■ Work required:
In the listing, find every line that has the string "pink" and copy it.

=== Section Start ===

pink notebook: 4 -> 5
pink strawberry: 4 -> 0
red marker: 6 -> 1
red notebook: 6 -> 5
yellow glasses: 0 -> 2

=== Section End ===
=== Section Start ===

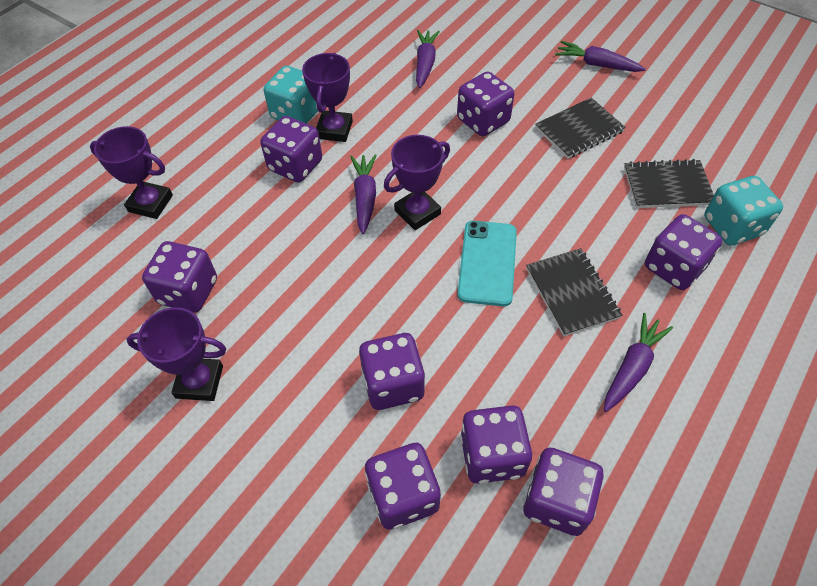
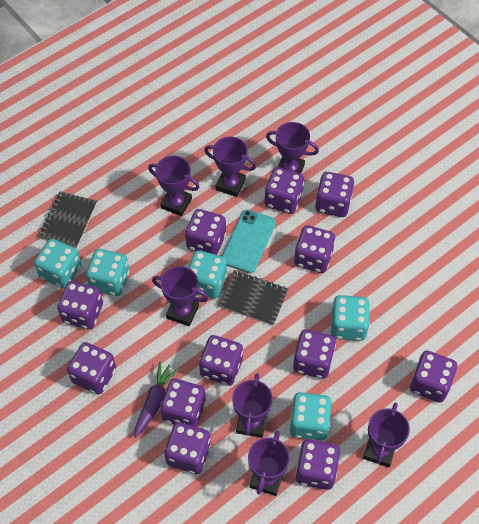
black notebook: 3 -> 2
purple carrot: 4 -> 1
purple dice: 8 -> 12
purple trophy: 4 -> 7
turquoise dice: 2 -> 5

=== Section End ===

■ Task output:
pink notebook: 4 -> 5
pink strawberry: 4 -> 0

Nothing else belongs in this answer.